## Data to examine
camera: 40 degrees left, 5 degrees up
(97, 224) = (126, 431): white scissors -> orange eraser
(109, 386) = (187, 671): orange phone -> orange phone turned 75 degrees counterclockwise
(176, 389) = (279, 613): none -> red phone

...

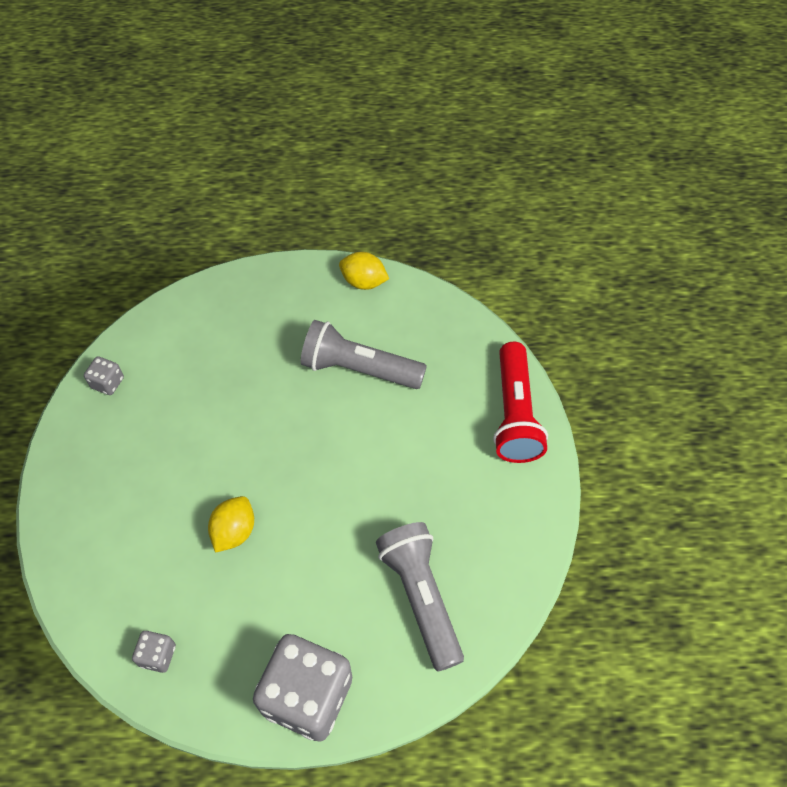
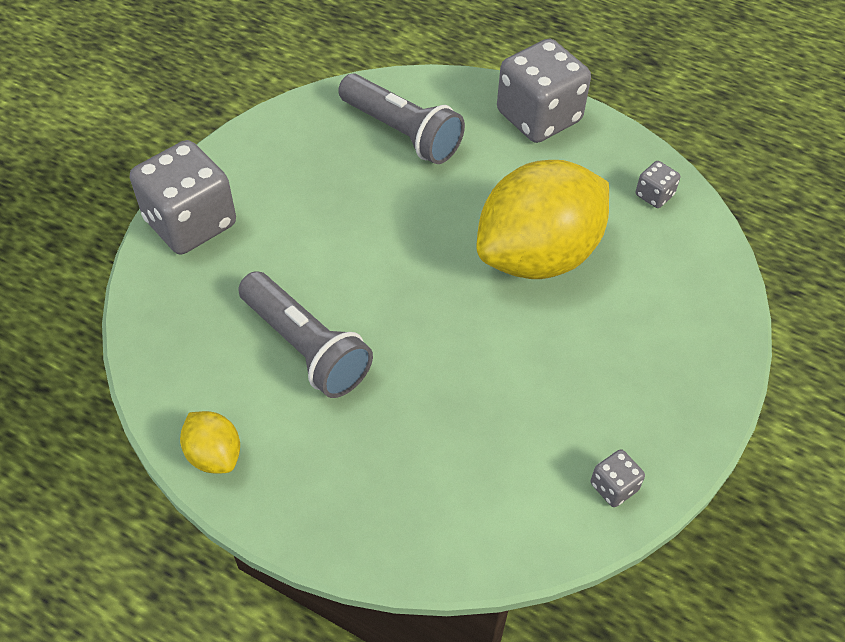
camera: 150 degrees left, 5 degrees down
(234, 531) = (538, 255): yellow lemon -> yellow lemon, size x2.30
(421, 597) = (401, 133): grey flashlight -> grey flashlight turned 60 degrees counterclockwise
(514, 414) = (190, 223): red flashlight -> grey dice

--

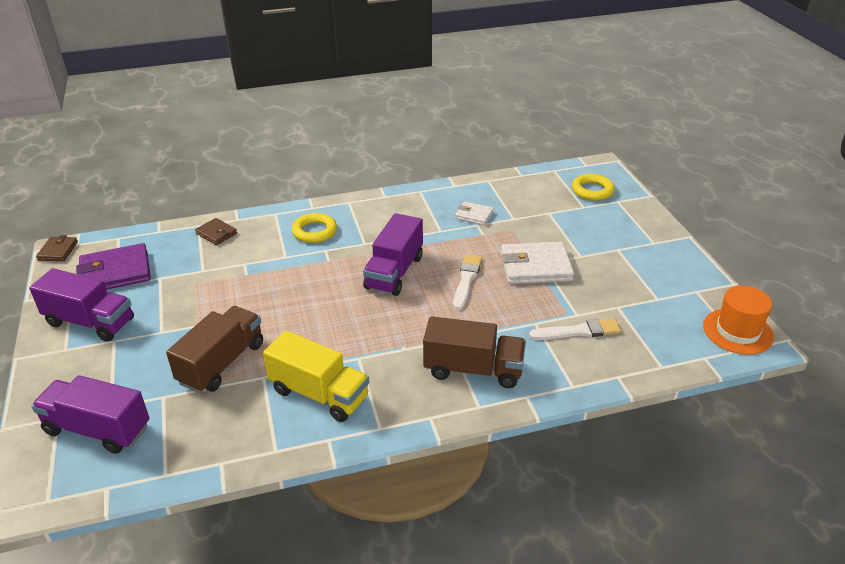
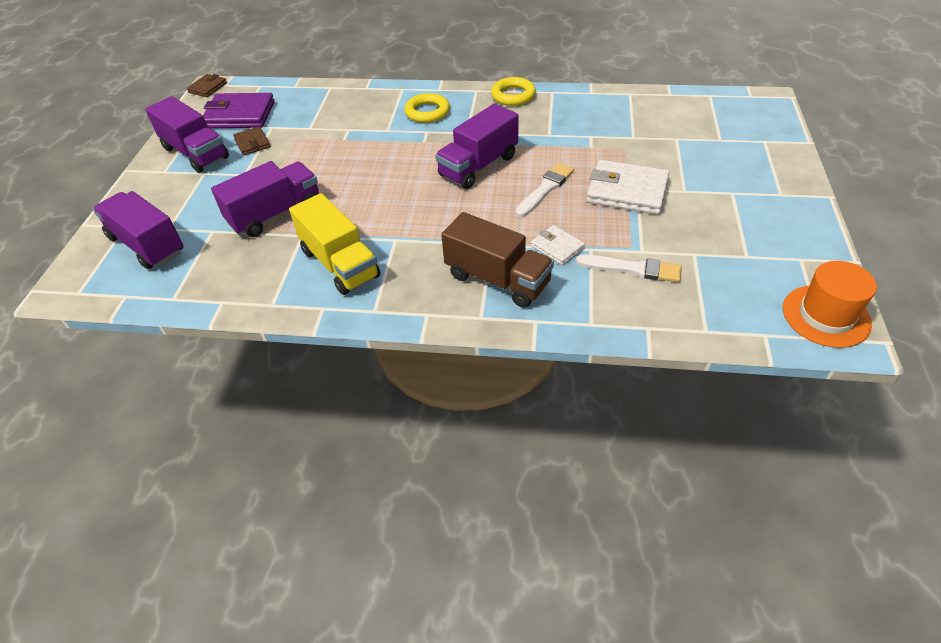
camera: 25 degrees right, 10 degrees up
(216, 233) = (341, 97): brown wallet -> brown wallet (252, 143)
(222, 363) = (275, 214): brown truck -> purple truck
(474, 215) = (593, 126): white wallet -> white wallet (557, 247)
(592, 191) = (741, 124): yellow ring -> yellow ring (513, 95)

## What the exercise asks
Going back to the entries above, set down exactly the lines that begin at the one with "camera: 40 degrees left, 5 degrees up" and end at the one with "(176, 389) = (279, 613): none -> red phone", both included, and nothing else.

## Task result
camera: 40 degrees left, 5 degrees up
(97, 224) = (126, 431): white scissors -> orange eraser
(109, 386) = (187, 671): orange phone -> orange phone turned 75 degrees counterclockwise
(176, 389) = (279, 613): none -> red phone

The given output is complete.